Word for word, copy all of the entries.

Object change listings
--------------------------------
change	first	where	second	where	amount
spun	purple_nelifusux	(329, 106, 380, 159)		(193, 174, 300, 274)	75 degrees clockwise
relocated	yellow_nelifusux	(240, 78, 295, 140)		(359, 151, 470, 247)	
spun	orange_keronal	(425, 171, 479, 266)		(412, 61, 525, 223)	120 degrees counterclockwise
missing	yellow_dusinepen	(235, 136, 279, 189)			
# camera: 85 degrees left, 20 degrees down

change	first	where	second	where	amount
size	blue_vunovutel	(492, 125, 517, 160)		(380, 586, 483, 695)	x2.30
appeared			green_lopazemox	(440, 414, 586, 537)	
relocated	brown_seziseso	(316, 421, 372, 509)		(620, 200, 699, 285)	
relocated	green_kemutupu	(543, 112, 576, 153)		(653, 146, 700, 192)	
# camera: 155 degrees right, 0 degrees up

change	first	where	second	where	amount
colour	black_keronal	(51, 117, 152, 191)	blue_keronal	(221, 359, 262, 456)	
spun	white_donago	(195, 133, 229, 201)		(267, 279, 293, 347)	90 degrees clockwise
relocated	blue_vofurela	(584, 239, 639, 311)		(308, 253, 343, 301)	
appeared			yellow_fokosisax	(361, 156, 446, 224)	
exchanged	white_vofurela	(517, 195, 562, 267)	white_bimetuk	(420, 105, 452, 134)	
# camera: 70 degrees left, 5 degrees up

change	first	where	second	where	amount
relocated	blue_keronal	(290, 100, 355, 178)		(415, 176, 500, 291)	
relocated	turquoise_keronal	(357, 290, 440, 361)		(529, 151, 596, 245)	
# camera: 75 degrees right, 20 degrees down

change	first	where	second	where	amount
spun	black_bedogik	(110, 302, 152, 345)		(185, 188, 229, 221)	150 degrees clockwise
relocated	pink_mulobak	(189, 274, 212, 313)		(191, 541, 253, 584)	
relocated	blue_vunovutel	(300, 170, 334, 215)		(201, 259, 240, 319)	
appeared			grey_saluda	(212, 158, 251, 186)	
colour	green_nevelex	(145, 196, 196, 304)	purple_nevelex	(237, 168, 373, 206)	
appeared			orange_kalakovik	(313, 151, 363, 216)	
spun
--------------------------------
Exercise response.
change	first	where	second	where	amount
spun	purple_nelifusux	(329, 106, 380, 159)		(193, 174, 300, 274)	75 degrees clockwise
relocated	yellow_nelifusux	(240, 78, 295, 140)		(359, 151, 470, 247)	
spun	orange_keronal	(425, 171, 479, 266)		(412, 61, 525, 223)	120 degrees counterclockwise
missing	yellow_dusinepen	(235, 136, 279, 189)			
# camera: 85 degrees left, 20 degrees down

change	first	where	second	where	amount
size	blue_vunovutel	(492, 125, 517, 160)		(380, 586, 483, 695)	x2.30
appeared			green_lopazemox	(440, 414, 586, 537)	
relocated	brown_seziseso	(316, 421, 372, 509)		(620, 200, 699, 285)	
relocated	green_kemutupu	(543, 112, 576, 153)		(653, 146, 700, 192)	
# camera: 155 degrees right, 0 degrees up

change	first	where	second	where	amount
colour	black_keronal	(51, 117, 152, 191)	blue_keronal	(221, 359, 262, 456)	
spun	white_donago	(195, 133, 229, 201)		(267, 279, 293, 347)	90 degrees clockwise
relocated	blue_vofurela	(584, 239, 639, 311)		(308, 253, 343, 301)	
appeared			yellow_fokosisax	(361, 156, 446, 224)	
exchanged	white_vofurela	(517, 195, 562, 267)	white_bimetuk	(420, 105, 452, 134)	
# camera: 70 degrees left, 5 degrees up

change	first	where	second	where	amount
relocated	blue_keronal	(290, 100, 355, 178)		(415, 176, 500, 291)	
relocated	turquoise_keronal	(357, 290, 440, 361)		(529, 151, 596, 245)	
# camera: 75 degrees right, 20 degrees down

change	first	where	second	where	amount
spun	black_bedogik	(110, 302, 152, 345)		(185, 188, 229, 221)	150 degrees clockwise
relocated	pink_mulobak	(189, 274, 212, 313)		(191, 541, 253, 584)	
relocated	blue_vunovutel	(300, 170, 334, 215)		(201, 259, 240, 319)	
appeared			grey_saluda	(212, 158, 251, 186)	
colour	green_nevelex	(145, 196, 196, 304)	purple_nevelex	(237, 168, 373, 206)	
appeared			orange_kalakovik	(313, 151, 363, 216)	
spun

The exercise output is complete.